## [Information]
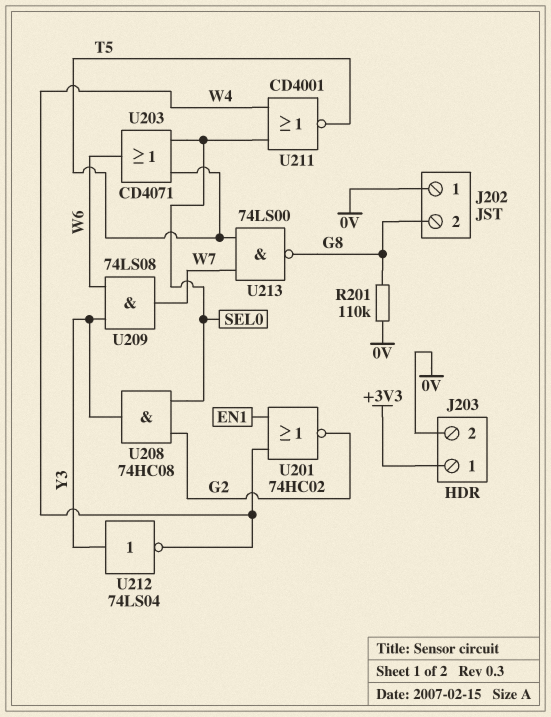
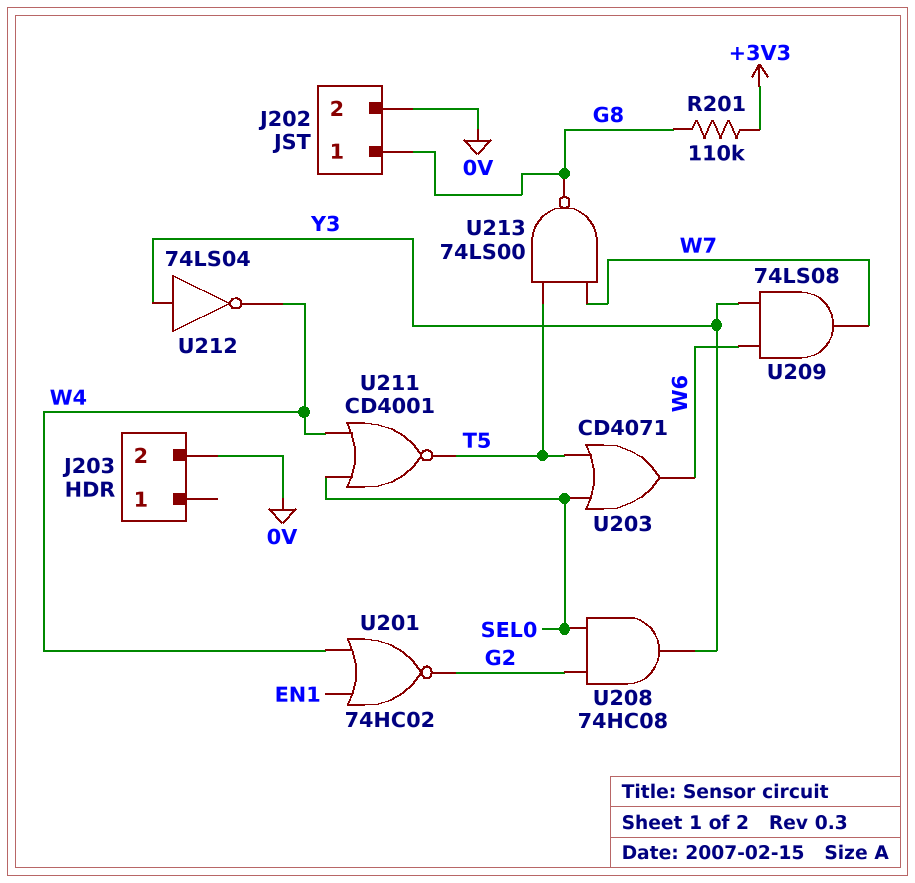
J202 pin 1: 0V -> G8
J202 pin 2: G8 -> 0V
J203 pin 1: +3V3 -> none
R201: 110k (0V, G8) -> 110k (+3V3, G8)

==

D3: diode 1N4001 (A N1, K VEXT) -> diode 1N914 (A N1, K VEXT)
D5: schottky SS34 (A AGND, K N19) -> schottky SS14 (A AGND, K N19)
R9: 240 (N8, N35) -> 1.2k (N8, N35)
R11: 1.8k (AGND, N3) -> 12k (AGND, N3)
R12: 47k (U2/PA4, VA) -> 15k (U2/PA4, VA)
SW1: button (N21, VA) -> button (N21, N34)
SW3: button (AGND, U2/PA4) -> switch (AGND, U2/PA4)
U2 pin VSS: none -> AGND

## [Work to complete]
Output the lines above exactly, but only those between the line holding "D5: schottky SS34" and the line holding "U2 pin VSS: none -> AGND", inclusive.

## [Written solution]
D5: schottky SS34 (A AGND, K N19) -> schottky SS14 (A AGND, K N19)
R9: 240 (N8, N35) -> 1.2k (N8, N35)
R11: 1.8k (AGND, N3) -> 12k (AGND, N3)
R12: 47k (U2/PA4, VA) -> 15k (U2/PA4, VA)
SW1: button (N21, VA) -> button (N21, N34)
SW3: button (AGND, U2/PA4) -> switch (AGND, U2/PA4)
U2 pin VSS: none -> AGND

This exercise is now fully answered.